#### Source material:
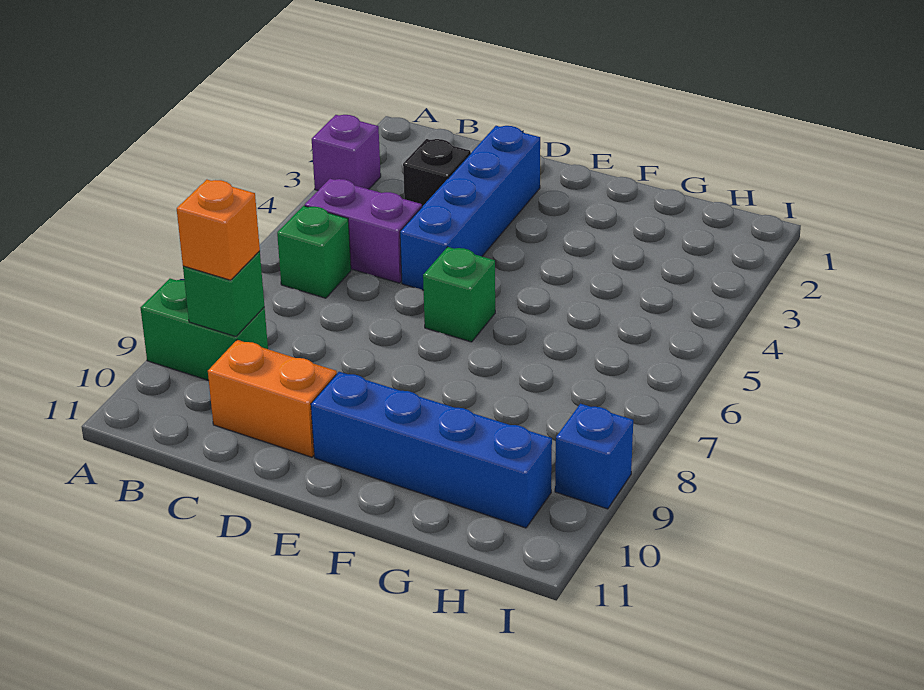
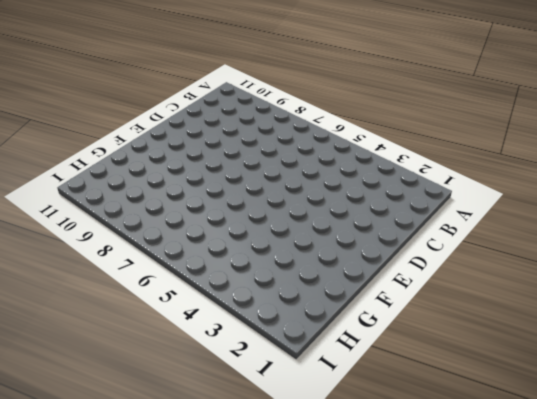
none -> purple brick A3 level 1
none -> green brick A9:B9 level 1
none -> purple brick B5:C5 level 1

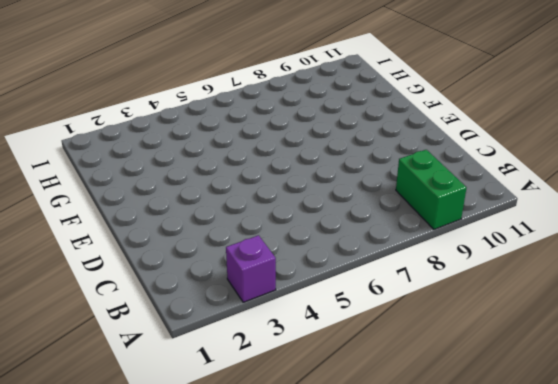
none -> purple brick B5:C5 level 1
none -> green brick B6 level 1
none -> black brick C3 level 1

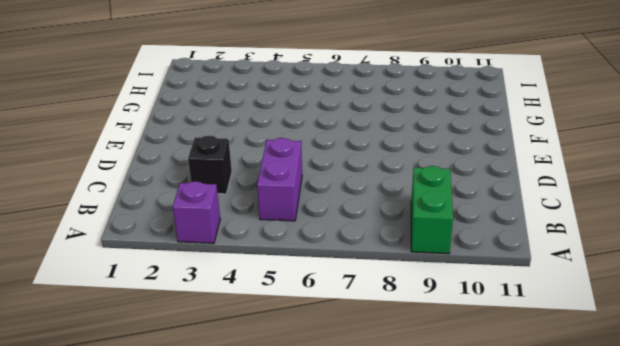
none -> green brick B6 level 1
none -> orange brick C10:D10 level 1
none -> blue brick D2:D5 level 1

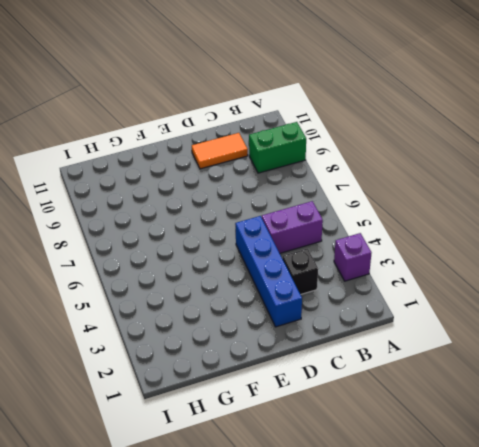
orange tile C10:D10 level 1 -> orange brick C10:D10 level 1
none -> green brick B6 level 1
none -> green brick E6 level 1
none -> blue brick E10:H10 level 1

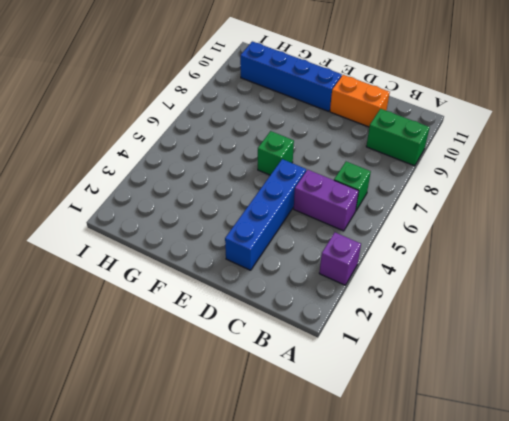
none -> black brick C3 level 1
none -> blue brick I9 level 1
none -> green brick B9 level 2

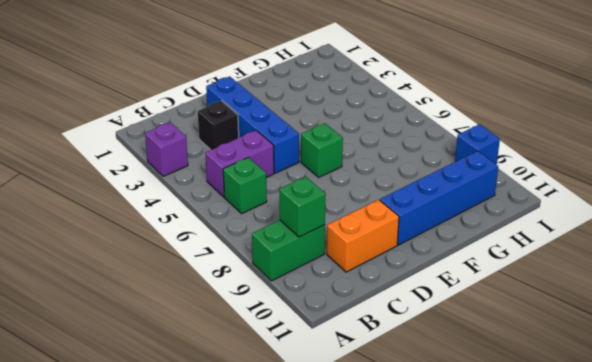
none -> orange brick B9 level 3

#### Problem details:
Write out the listing again word for word, but without its pictures.

#### Problem solution:
none -> purple brick A3 level 1
none -> green brick A9:B9 level 1
none -> purple brick B5:C5 level 1

none -> purple brick B5:C5 level 1
none -> green brick B6 level 1
none -> black brick C3 level 1

none -> green brick B6 level 1
none -> orange brick C10:D10 level 1
none -> blue brick D2:D5 level 1

orange tile C10:D10 level 1 -> orange brick C10:D10 level 1
none -> green brick B6 level 1
none -> green brick E6 level 1
none -> blue brick E10:H10 level 1

none -> black brick C3 level 1
none -> blue brick I9 level 1
none -> green brick B9 level 2

none -> orange brick B9 level 3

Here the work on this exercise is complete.